== WHAT IS REQUIRED ==
Repeat exactly, and only, the lines from the one containing "(512, 414) = (492, 335): turquoise" through the end of the records.

Before-and-after scene images
◆ ◆ ◆

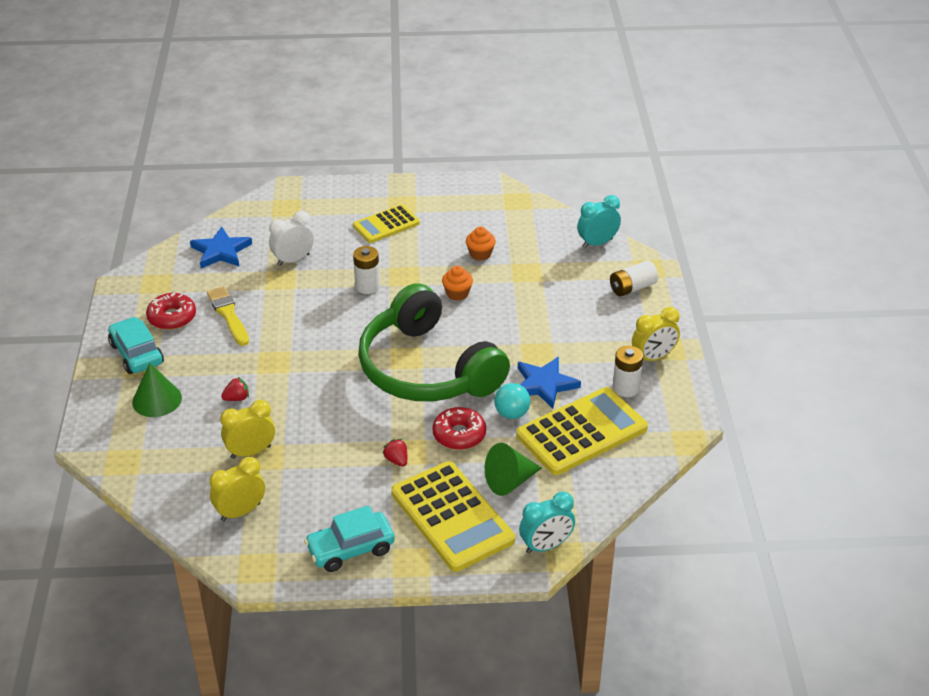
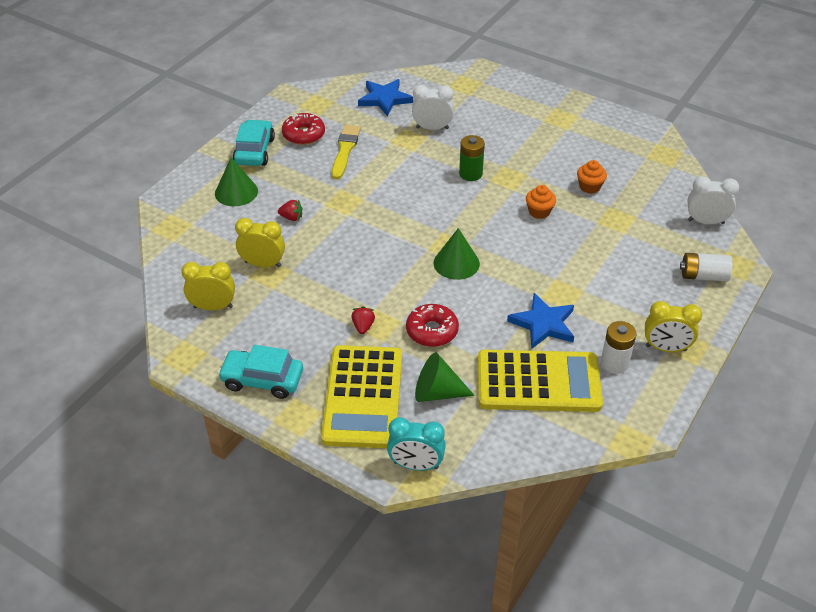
camera: 35 degrees right, 5 degrees up
(367, 286) = (470, 174): white battery -> green battery
(386, 225) = (532, 130): yellow calculator -> none
(427, 369) = (456, 263): green headphones -> green cone
(512, 414) = (492, 335): turquoise ball -> none
(597, 243) = (706, 222): turquoise clock -> white clock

◆ ◆ ◆

== COMPLETED TASK ==
(512, 414) = (492, 335): turquoise ball -> none
(597, 243) = (706, 222): turquoise clock -> white clock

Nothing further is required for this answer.